▽

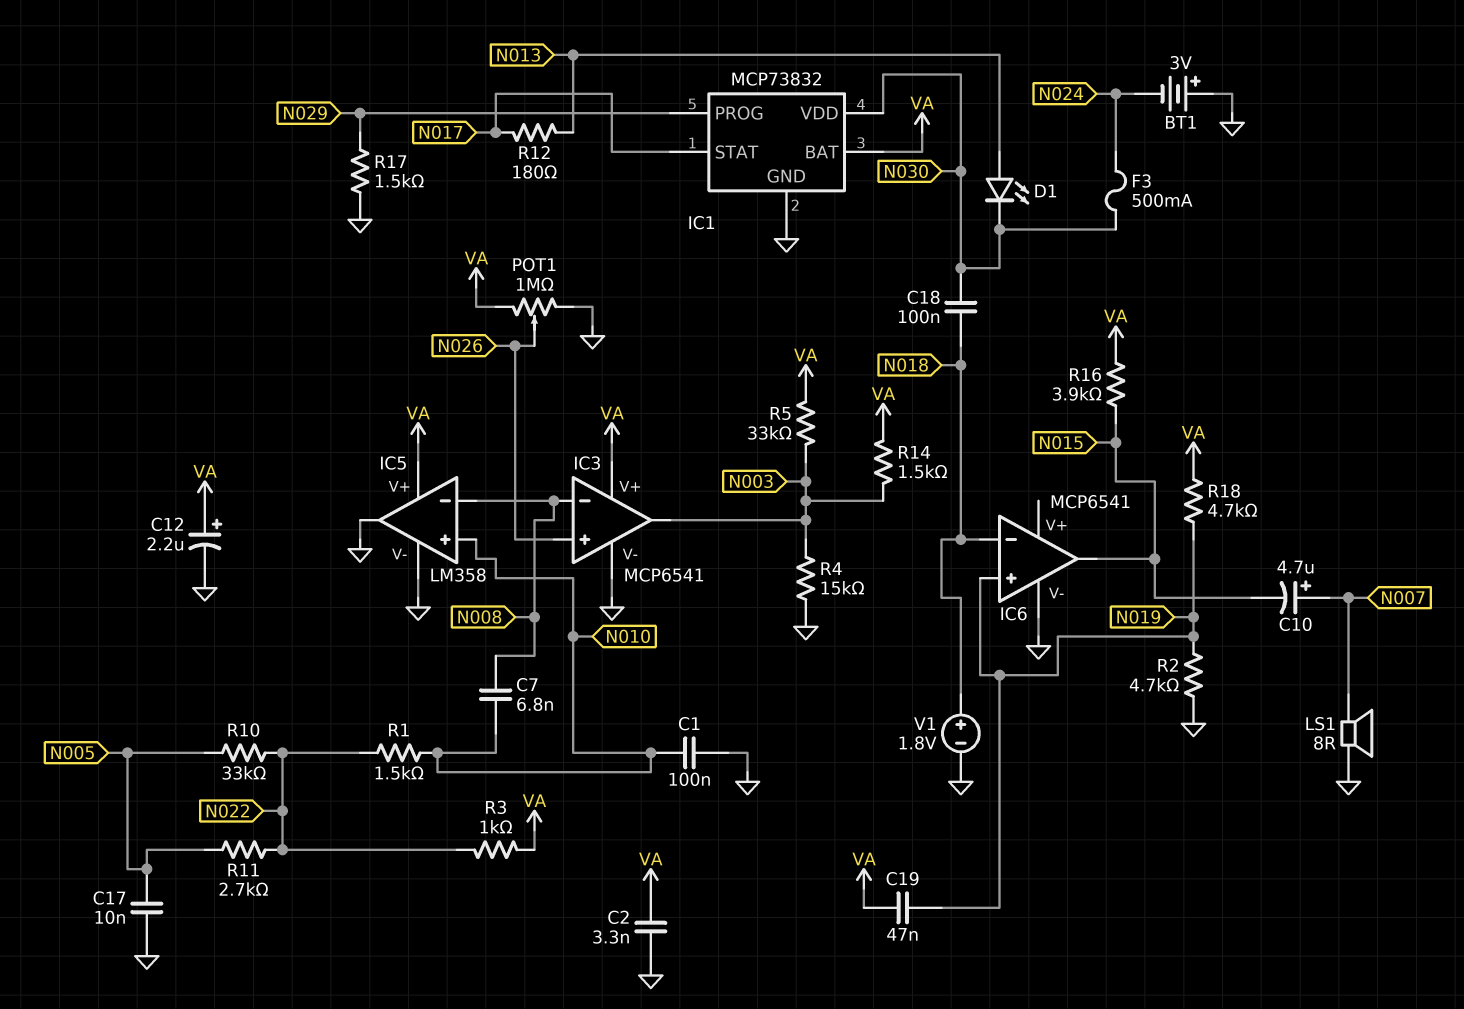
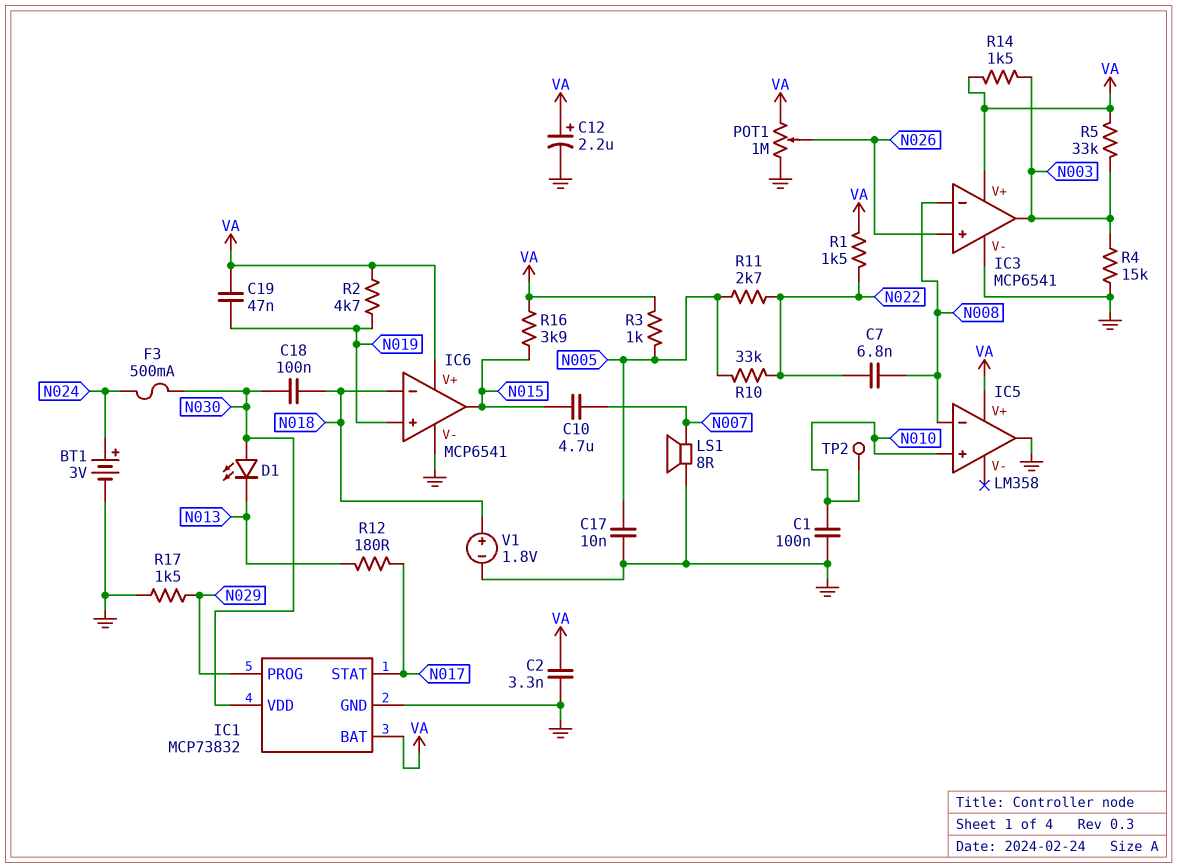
BT1: 3V (plus GND, minus N024) -> 3V (plus N024, minus GND)
C7: 6.8nF (N008, N010) -> 6.8nF (N008, N022)
C10: 4.7uF (plus N007, minus N015) -> 4.7uF (N007, N015)
D1: LED (A N013, K N030) -> LED (A N030, K N013)
IC5 pin V-: GND -> none
IC6 pin V+: none -> VA
R1: 1.5k (N010, N022) -> 1.5k (N022, VA)
R2: 4.7k (GND, N019) -> 4.7k (N019, VA)
R3: 1k (N022, VA) -> 1k (N005, VA)
R18: 4.7k (N019, VA) -> none
TP2: none -> test point (N010)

△

Your instructions:
Give the listing again word for word. Skip any pictures.

Solution for this problem:
BT1: 3V (plus GND, minus N024) -> 3V (plus N024, minus GND)
C7: 6.8nF (N008, N010) -> 6.8nF (N008, N022)
C10: 4.7uF (plus N007, minus N015) -> 4.7uF (N007, N015)
D1: LED (A N013, K N030) -> LED (A N030, K N013)
IC5 pin V-: GND -> none
IC6 pin V+: none -> VA
R1: 1.5k (N010, N022) -> 1.5k (N022, VA)
R2: 4.7k (GND, N019) -> 4.7k (N019, VA)
R3: 1k (N022, VA) -> 1k (N005, VA)
R18: 4.7k (N019, VA) -> none
TP2: none -> test point (N010)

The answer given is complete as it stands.